▶ _Exercise aim_
The records below are to be set down again exactly, with the pictures left out.

▶ _Dataset entries_
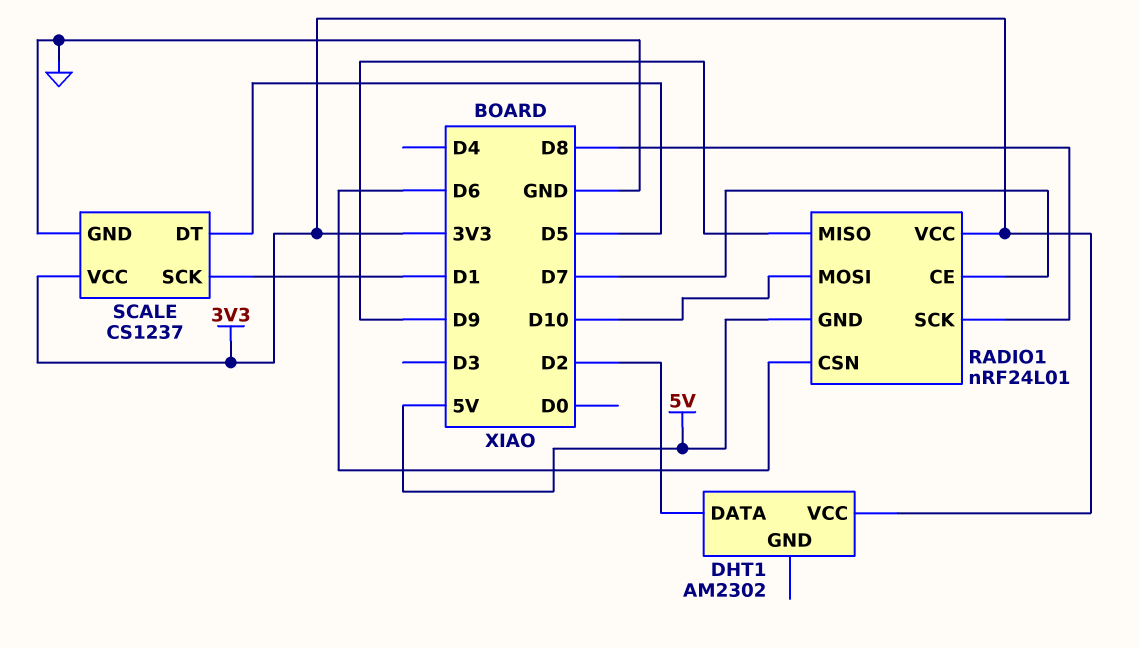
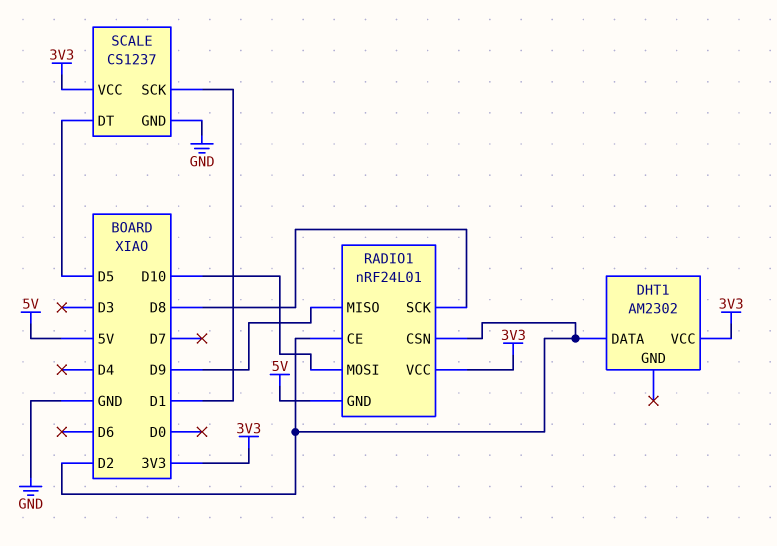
RADIO1 pin CE: D7 -> D2
RADIO1 pin CSN: D6 -> D2

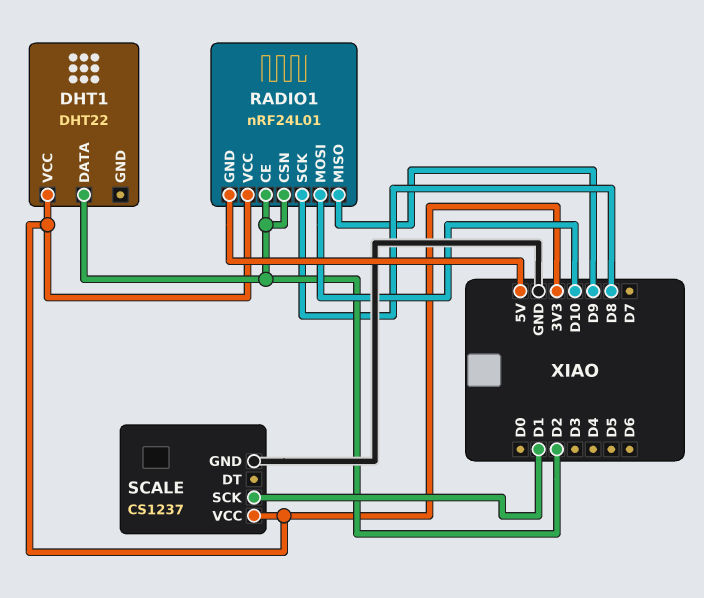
DHT1: AM2302 -> DHT22
SCALE pin DT: D5 -> none

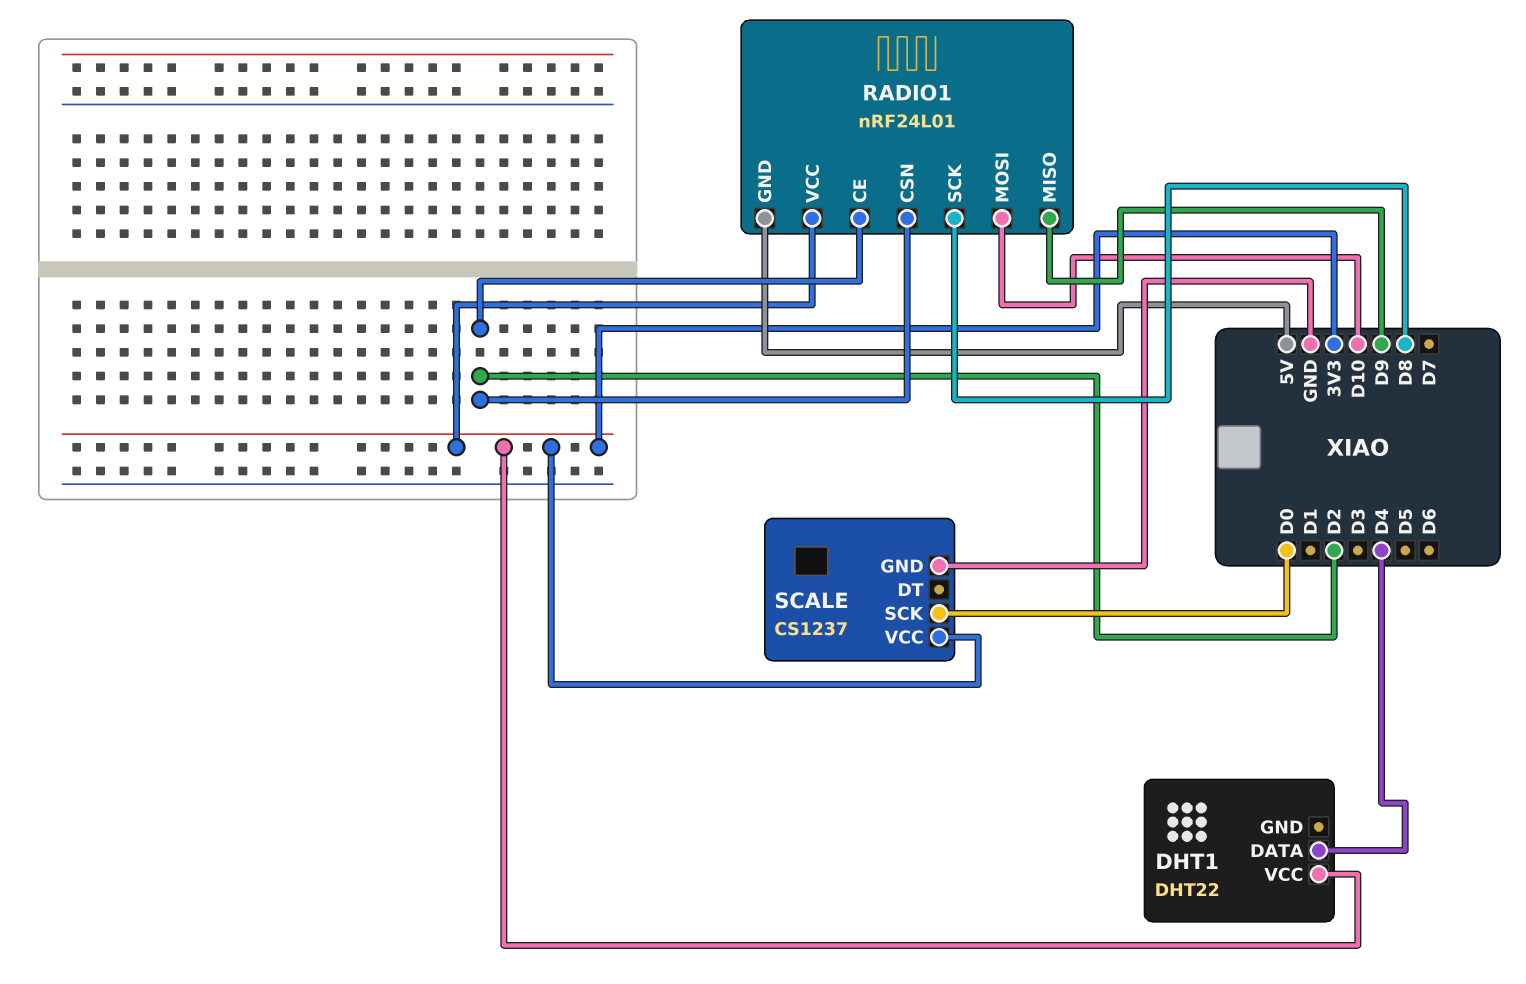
DHT1 pin DATA: D2 -> D4
SCALE pin SCK: D1 -> D0

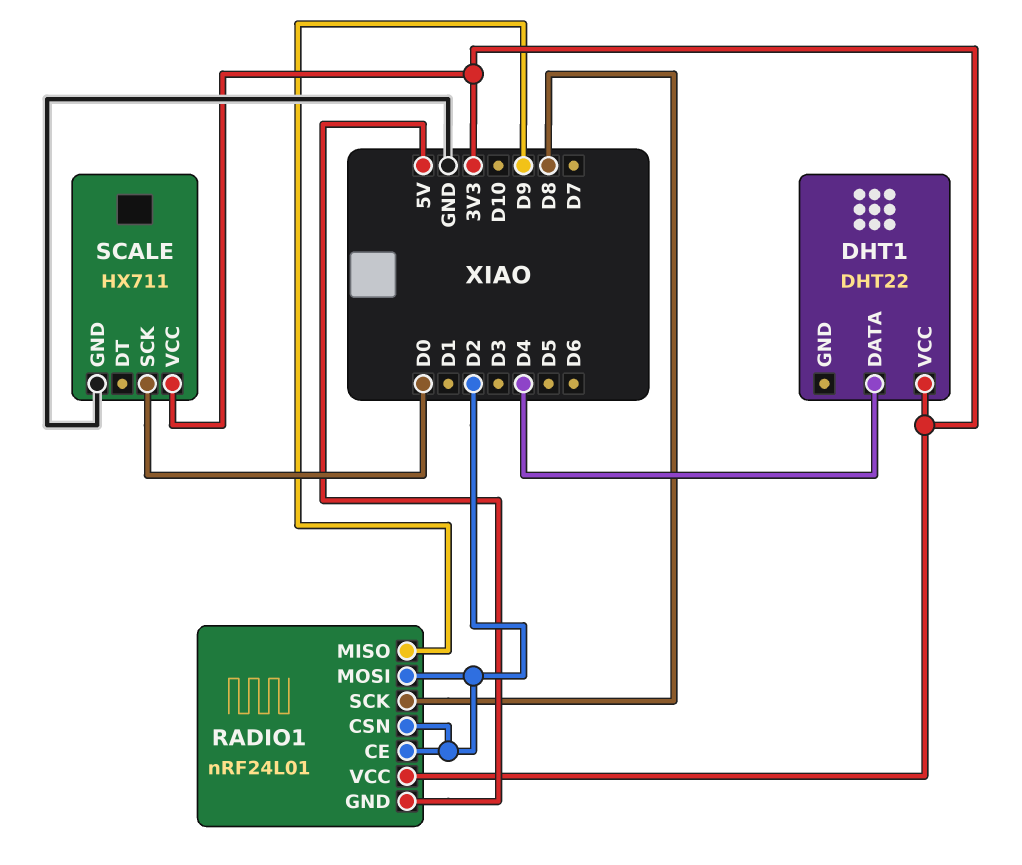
RADIO1 pin MOSI: D10 -> D2
SCALE: CS1237 -> HX711

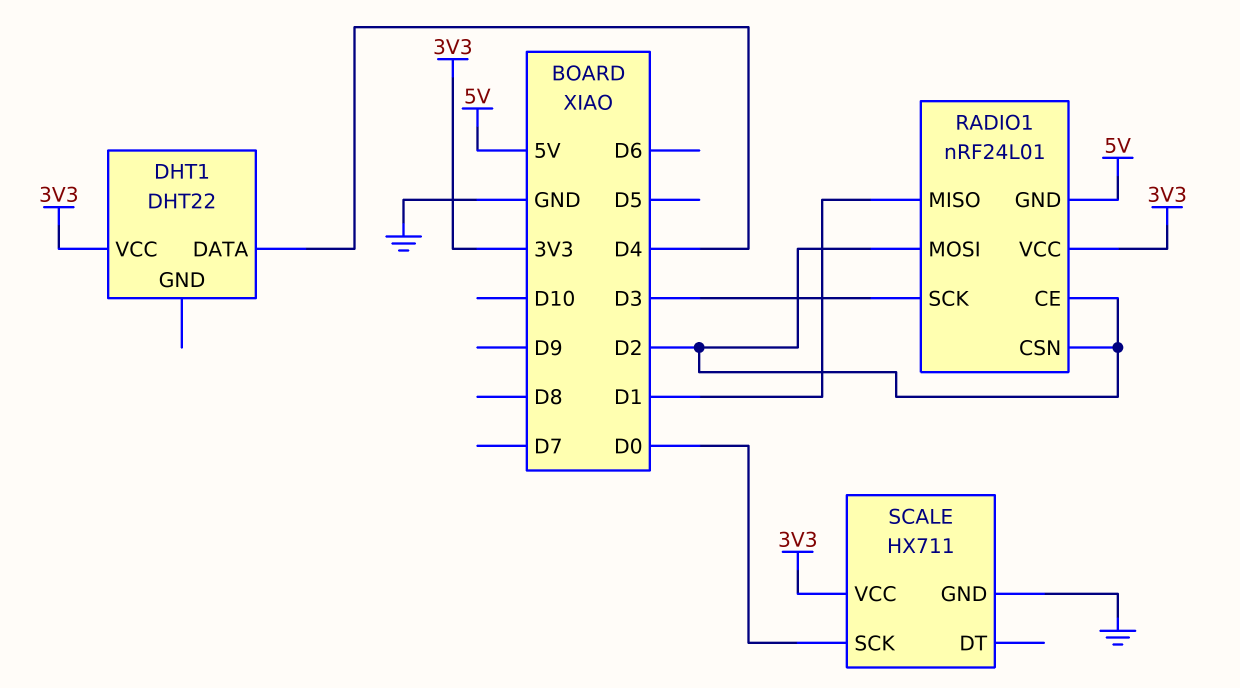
RADIO1 pin MISO: D9 -> D1
RADIO1 pin SCK: D8 -> D3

▶ _Result for this task_
RADIO1 pin CE: D7 -> D2
RADIO1 pin CSN: D6 -> D2

DHT1: AM2302 -> DHT22
SCALE pin DT: D5 -> none

DHT1 pin DATA: D2 -> D4
SCALE pin SCK: D1 -> D0

RADIO1 pin MOSI: D10 -> D2
SCALE: CS1237 -> HX711

RADIO1 pin MISO: D9 -> D1
RADIO1 pin SCK: D8 -> D3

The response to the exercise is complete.